Work item →
In full and without alteration, print the records below, minus any images.

### Material for the task

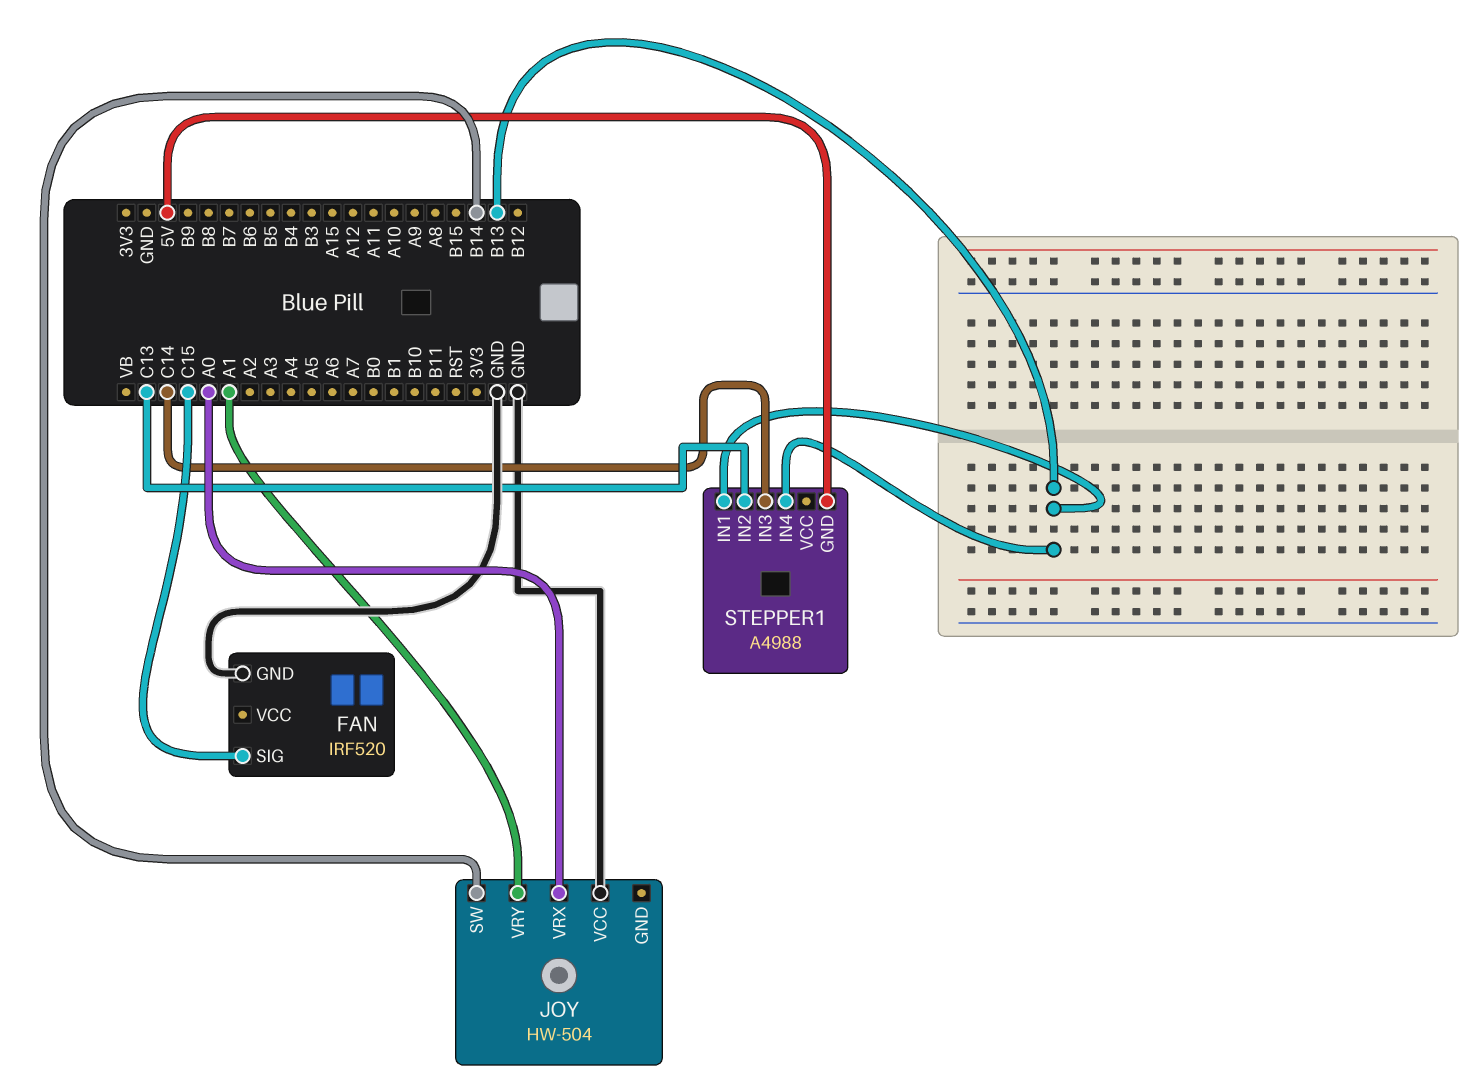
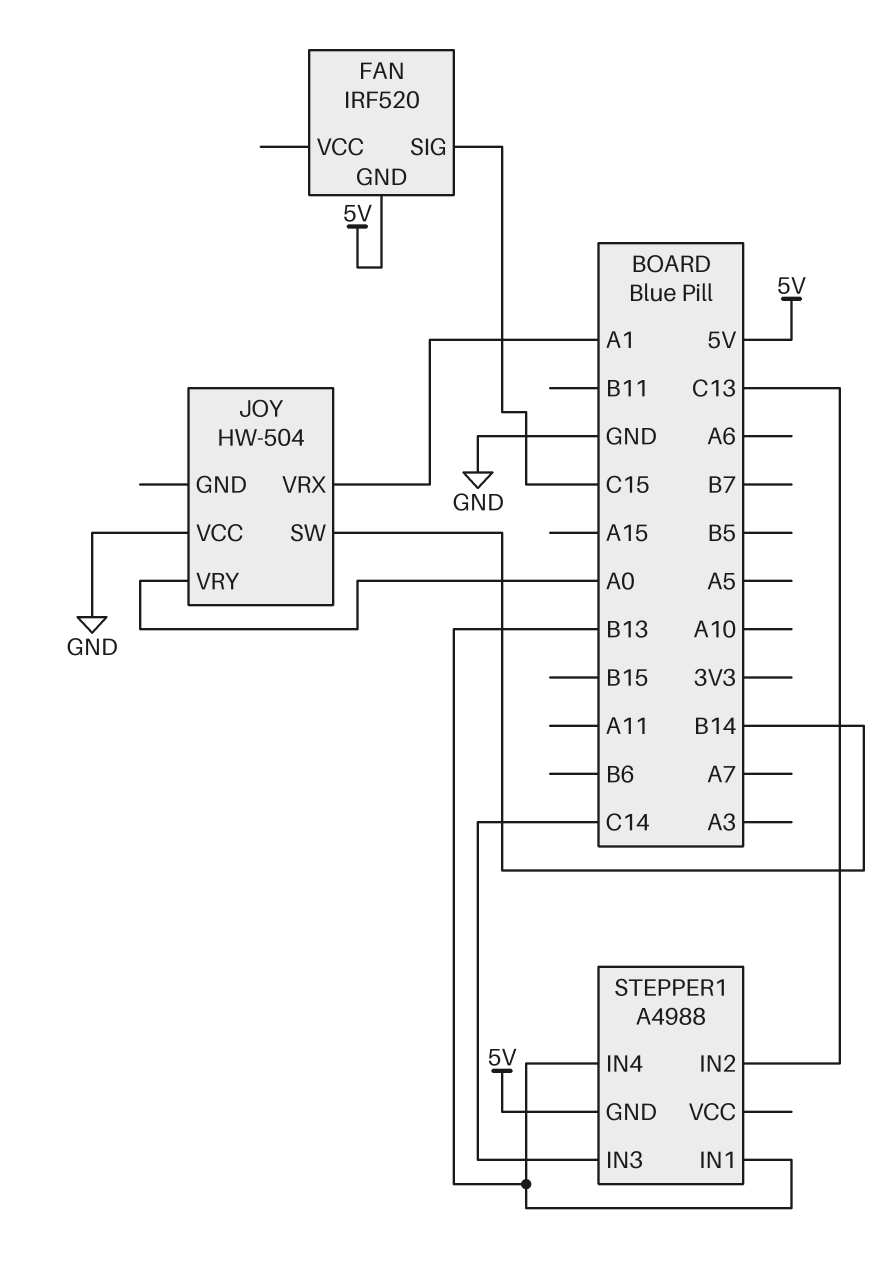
FAN pin GND: GND -> 5V
JOY pin VRX: A0 -> A1
JOY pin VRY: A1 -> A0

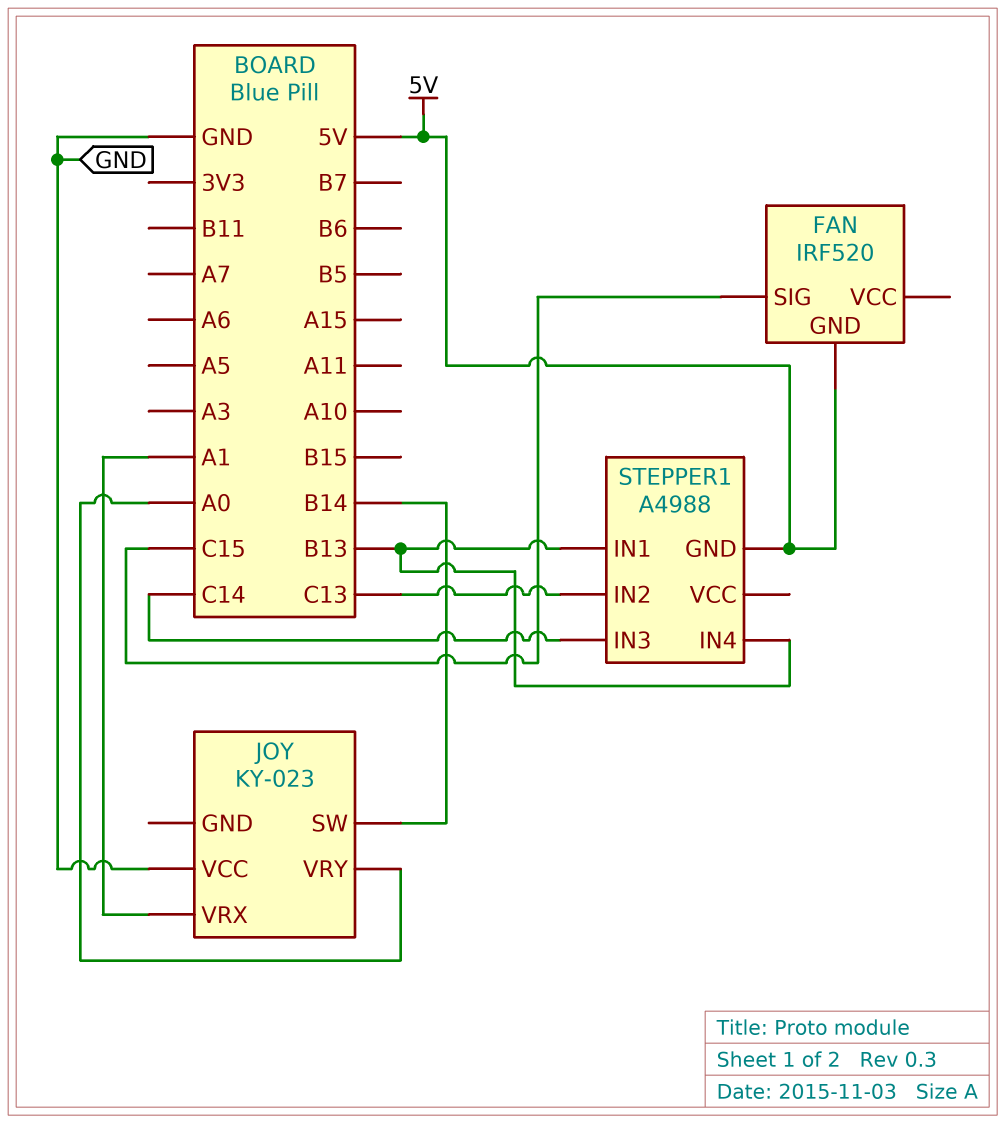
JOY: HW-504 -> KY-023

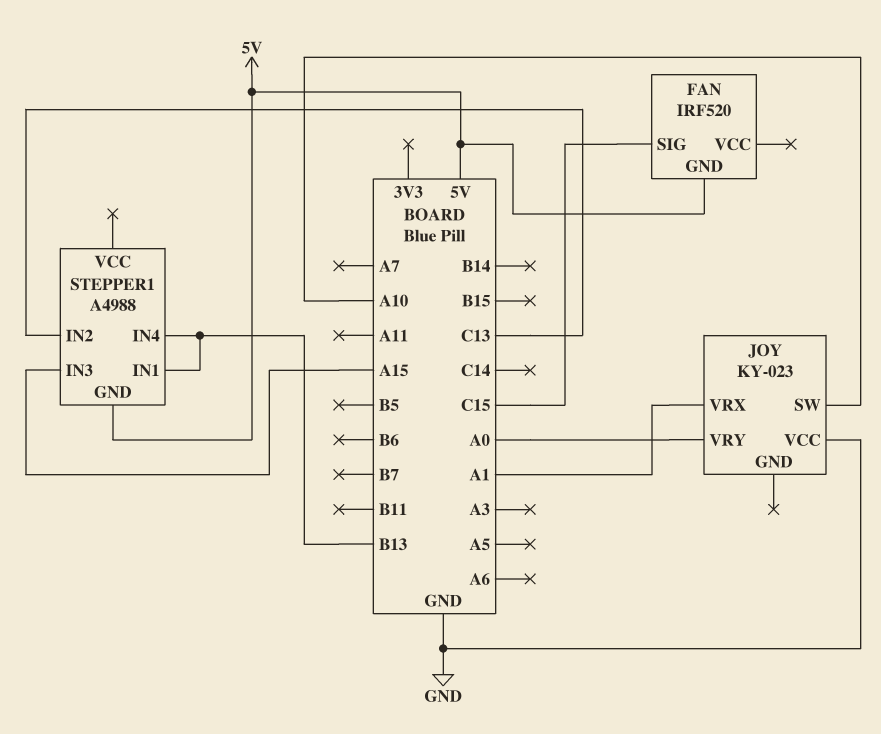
JOY pin SW: B14 -> A10
STEPPER1 pin IN3: C14 -> A15

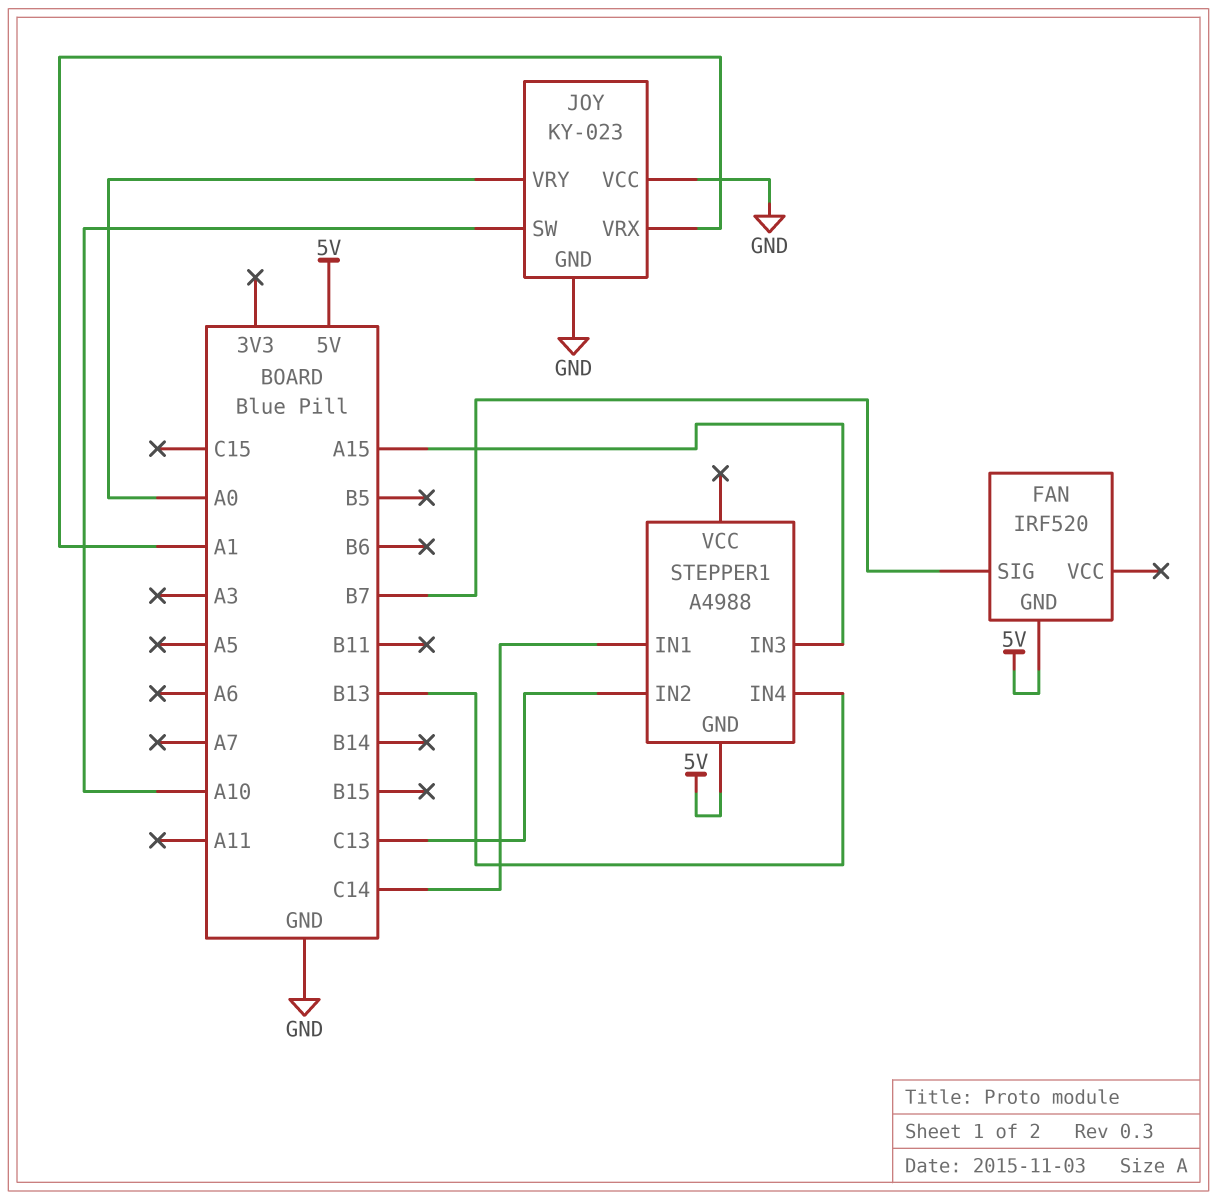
FAN pin SIG: C15 -> B7
JOY pin GND: none -> GND
STEPPER1 pin IN1: B13 -> C14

######

Solution →
FAN pin GND: GND -> 5V
JOY pin VRX: A0 -> A1
JOY pin VRY: A1 -> A0

JOY: HW-504 -> KY-023

JOY pin SW: B14 -> A10
STEPPER1 pin IN3: C14 -> A15

FAN pin SIG: C15 -> B7
JOY pin GND: none -> GND
STEPPER1 pin IN1: B13 -> C14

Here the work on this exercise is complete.